## Work item
Be exact. Print each record as it stands.

(Revision tracking records)
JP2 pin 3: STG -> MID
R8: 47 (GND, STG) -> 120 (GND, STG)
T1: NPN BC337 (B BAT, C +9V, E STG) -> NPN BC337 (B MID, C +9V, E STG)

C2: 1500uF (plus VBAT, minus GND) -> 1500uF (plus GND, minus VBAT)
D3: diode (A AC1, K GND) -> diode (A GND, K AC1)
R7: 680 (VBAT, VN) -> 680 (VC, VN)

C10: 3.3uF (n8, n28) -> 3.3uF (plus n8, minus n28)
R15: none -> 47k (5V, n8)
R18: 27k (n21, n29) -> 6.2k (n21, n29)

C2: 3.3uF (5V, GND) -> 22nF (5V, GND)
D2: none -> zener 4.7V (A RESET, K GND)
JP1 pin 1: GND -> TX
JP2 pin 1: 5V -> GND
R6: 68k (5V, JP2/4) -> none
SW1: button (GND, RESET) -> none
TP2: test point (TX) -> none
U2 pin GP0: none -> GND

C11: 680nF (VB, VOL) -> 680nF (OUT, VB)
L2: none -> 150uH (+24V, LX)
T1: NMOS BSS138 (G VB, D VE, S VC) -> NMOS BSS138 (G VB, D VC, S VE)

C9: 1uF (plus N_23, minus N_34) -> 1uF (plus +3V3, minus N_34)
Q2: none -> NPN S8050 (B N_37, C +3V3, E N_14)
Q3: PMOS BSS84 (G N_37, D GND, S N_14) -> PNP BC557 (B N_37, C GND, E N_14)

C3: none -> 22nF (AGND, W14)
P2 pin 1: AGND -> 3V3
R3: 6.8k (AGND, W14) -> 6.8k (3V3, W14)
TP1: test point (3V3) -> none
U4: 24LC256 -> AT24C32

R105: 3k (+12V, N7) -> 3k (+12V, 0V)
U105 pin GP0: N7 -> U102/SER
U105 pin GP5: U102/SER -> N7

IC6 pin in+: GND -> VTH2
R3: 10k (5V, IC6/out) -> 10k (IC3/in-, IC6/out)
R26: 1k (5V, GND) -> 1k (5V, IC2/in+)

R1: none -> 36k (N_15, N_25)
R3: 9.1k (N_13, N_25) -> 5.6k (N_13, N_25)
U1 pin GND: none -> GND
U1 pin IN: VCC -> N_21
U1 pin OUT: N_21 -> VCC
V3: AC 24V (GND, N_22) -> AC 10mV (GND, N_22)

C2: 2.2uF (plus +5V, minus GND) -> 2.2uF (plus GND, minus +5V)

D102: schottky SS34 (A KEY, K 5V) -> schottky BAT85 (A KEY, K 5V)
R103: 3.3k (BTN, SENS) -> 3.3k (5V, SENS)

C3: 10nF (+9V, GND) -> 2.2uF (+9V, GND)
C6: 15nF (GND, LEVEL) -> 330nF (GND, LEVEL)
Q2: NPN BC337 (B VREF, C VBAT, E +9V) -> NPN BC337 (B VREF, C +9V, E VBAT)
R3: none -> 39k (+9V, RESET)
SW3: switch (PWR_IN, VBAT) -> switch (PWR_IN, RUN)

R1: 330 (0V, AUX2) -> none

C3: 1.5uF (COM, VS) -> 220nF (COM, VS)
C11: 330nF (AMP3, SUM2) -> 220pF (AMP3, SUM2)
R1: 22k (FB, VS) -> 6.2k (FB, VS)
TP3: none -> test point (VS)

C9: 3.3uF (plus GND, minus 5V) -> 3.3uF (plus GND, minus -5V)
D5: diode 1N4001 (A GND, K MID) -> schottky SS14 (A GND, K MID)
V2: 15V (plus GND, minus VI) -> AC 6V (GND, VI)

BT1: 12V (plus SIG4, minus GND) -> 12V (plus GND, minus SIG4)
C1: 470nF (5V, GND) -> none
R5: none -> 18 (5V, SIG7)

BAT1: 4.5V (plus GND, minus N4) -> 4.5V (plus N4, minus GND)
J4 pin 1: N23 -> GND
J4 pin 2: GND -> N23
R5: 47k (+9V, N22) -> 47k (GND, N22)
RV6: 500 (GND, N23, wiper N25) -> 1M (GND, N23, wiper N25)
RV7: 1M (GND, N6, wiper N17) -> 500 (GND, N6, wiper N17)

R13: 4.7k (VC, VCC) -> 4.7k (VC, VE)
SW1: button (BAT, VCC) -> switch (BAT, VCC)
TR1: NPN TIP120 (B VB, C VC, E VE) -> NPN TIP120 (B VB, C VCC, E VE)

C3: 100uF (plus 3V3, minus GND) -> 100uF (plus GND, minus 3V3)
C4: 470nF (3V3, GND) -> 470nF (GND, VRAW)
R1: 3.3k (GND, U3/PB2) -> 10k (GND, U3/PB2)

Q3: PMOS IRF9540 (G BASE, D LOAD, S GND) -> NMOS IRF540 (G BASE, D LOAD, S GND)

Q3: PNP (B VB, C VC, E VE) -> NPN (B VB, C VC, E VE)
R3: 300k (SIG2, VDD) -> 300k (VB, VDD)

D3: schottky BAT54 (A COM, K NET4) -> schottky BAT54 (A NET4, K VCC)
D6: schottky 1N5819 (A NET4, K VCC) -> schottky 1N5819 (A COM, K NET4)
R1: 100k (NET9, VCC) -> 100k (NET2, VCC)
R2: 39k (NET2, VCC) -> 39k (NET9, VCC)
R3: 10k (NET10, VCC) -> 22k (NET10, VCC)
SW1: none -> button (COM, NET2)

## Result below
JP2 pin 3: STG -> MID
R8: 47 (GND, STG) -> 120 (GND, STG)
T1: NPN BC337 (B BAT, C +9V, E STG) -> NPN BC337 (B MID, C +9V, E STG)

C2: 1500uF (plus VBAT, minus GND) -> 1500uF (plus GND, minus VBAT)
D3: diode (A AC1, K GND) -> diode (A GND, K AC1)
R7: 680 (VBAT, VN) -> 680 (VC, VN)

C10: 3.3uF (n8, n28) -> 3.3uF (plus n8, minus n28)
R15: none -> 47k (5V, n8)
R18: 27k (n21, n29) -> 6.2k (n21, n29)

C2: 3.3uF (5V, GND) -> 22nF (5V, GND)
D2: none -> zener 4.7V (A RESET, K GND)
JP1 pin 1: GND -> TX
JP2 pin 1: 5V -> GND
R6: 68k (5V, JP2/4) -> none
SW1: button (GND, RESET) -> none
TP2: test point (TX) -> none
U2 pin GP0: none -> GND

C11: 680nF (VB, VOL) -> 680nF (OUT, VB)
L2: none -> 150uH (+24V, LX)
T1: NMOS BSS138 (G VB, D VE, S VC) -> NMOS BSS138 (G VB, D VC, S VE)

C9: 1uF (plus N_23, minus N_34) -> 1uF (plus +3V3, minus N_34)
Q2: none -> NPN S8050 (B N_37, C +3V3, E N_14)
Q3: PMOS BSS84 (G N_37, D GND, S N_14) -> PNP BC557 (B N_37, C GND, E N_14)

C3: none -> 22nF (AGND, W14)
P2 pin 1: AGND -> 3V3
R3: 6.8k (AGND, W14) -> 6.8k (3V3, W14)
TP1: test point (3V3) -> none
U4: 24LC256 -> AT24C32

R105: 3k (+12V, N7) -> 3k (+12V, 0V)
U105 pin GP0: N7 -> U102/SER
U105 pin GP5: U102/SER -> N7

IC6 pin in+: GND -> VTH2
R3: 10k (5V, IC6/out) -> 10k (IC3/in-, IC6/out)
R26: 1k (5V, GND) -> 1k (5V, IC2/in+)

R1: none -> 36k (N_15, N_25)
R3: 9.1k (N_13, N_25) -> 5.6k (N_13, N_25)
U1 pin GND: none -> GND
U1 pin IN: VCC -> N_21
U1 pin OUT: N_21 -> VCC
V3: AC 24V (GND, N_22) -> AC 10mV (GND, N_22)

C2: 2.2uF (plus +5V, minus GND) -> 2.2uF (plus GND, minus +5V)

D102: schottky SS34 (A KEY, K 5V) -> schottky BAT85 (A KEY, K 5V)
R103: 3.3k (BTN, SENS) -> 3.3k (5V, SENS)

C3: 10nF (+9V, GND) -> 2.2uF (+9V, GND)
C6: 15nF (GND, LEVEL) -> 330nF (GND, LEVEL)
Q2: NPN BC337 (B VREF, C VBAT, E +9V) -> NPN BC337 (B VREF, C +9V, E VBAT)
R3: none -> 39k (+9V, RESET)
SW3: switch (PWR_IN, VBAT) -> switch (PWR_IN, RUN)

R1: 330 (0V, AUX2) -> none

C3: 1.5uF (COM, VS) -> 220nF (COM, VS)
C11: 330nF (AMP3, SUM2) -> 220pF (AMP3, SUM2)
R1: 22k (FB, VS) -> 6.2k (FB, VS)
TP3: none -> test point (VS)

C9: 3.3uF (plus GND, minus 5V) -> 3.3uF (plus GND, minus -5V)
D5: diode 1N4001 (A GND, K MID) -> schottky SS14 (A GND, K MID)
V2: 15V (plus GND, minus VI) -> AC 6V (GND, VI)

BT1: 12V (plus SIG4, minus GND) -> 12V (plus GND, minus SIG4)
C1: 470nF (5V, GND) -> none
R5: none -> 18 (5V, SIG7)

BAT1: 4.5V (plus GND, minus N4) -> 4.5V (plus N4, minus GND)
J4 pin 1: N23 -> GND
J4 pin 2: GND -> N23
R5: 47k (+9V, N22) -> 47k (GND, N22)
RV6: 500 (GND, N23, wiper N25) -> 1M (GND, N23, wiper N25)
RV7: 1M (GND, N6, wiper N17) -> 500 (GND, N6, wiper N17)

R13: 4.7k (VC, VCC) -> 4.7k (VC, VE)
SW1: button (BAT, VCC) -> switch (BAT, VCC)
TR1: NPN TIP120 (B VB, C VC, E VE) -> NPN TIP120 (B VB, C VCC, E VE)

C3: 100uF (plus 3V3, minus GND) -> 100uF (plus GND, minus 3V3)
C4: 470nF (3V3, GND) -> 470nF (GND, VRAW)
R1: 3.3k (GND, U3/PB2) -> 10k (GND, U3/PB2)

Q3: PMOS IRF9540 (G BASE, D LOAD, S GND) -> NMOS IRF540 (G BASE, D LOAD, S GND)

Q3: PNP (B VB, C VC, E VE) -> NPN (B VB, C VC, E VE)
R3: 300k (SIG2, VDD) -> 300k (VB, VDD)

D3: schottky BAT54 (A COM, K NET4) -> schottky BAT54 (A NET4, K VCC)
D6: schottky 1N5819 (A NET4, K VCC) -> schottky 1N5819 (A COM, K NET4)
R1: 100k (NET9, VCC) -> 100k (NET2, VCC)
R2: 39k (NET2, VCC) -> 39k (NET9, VCC)
R3: 10k (NET10, VCC) -> 22k (NET10, VCC)
SW1: none -> button (COM, NET2)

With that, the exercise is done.